(Object state change records)

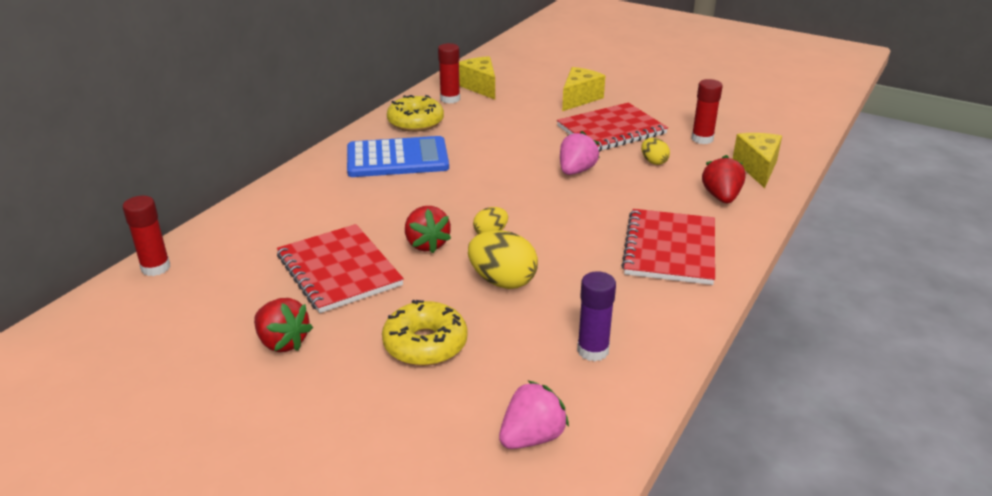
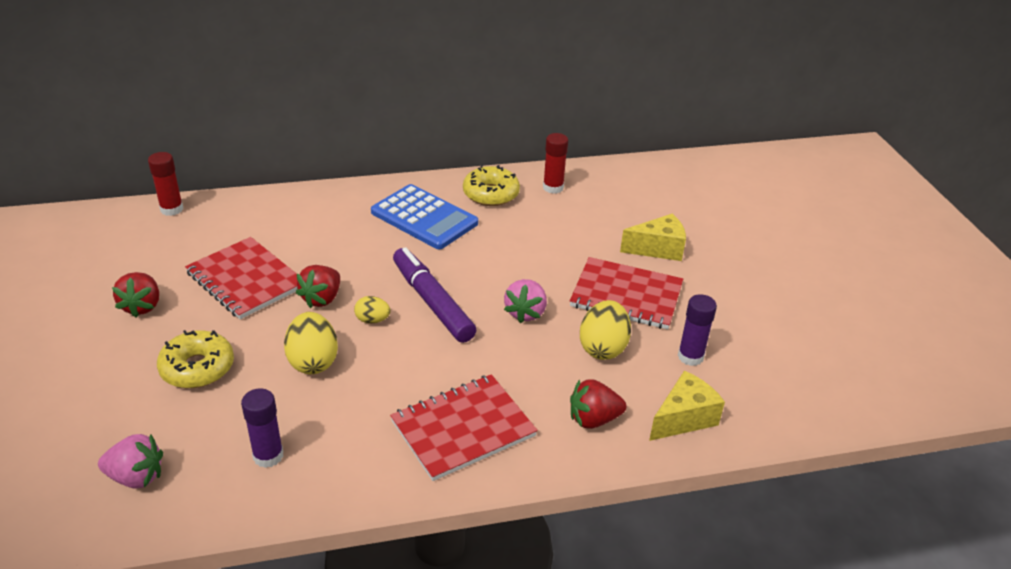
camera: 45 degrees right, 5 degrees up
red notebook [277,224,404,313] -> red notebook turned 60 degrees counterclockwise [185,237,297,319]
yellow cheese [459,56,495,100] -> none
pink strawberry [560,131,600,175] -> pink strawberry turned 120 degrees clockwise [504,279,547,323]
yellow egg [641,138,670,165] -> yellow egg [580,300,631,360], size x1.79
red glue stick [691,79,723,144] -> purple glue stick [678,294,717,366]
red strawberry [702,155,746,203] -> red strawberry turned 150 degrees counterclockwise [570,379,626,429]
none -> purple marker [393,247,476,343]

#### [TASK ITEM]
Provide the number of lines above containing "yellow" and nothing else.

#### [RESPONSE TO THIS EXERCISE]
2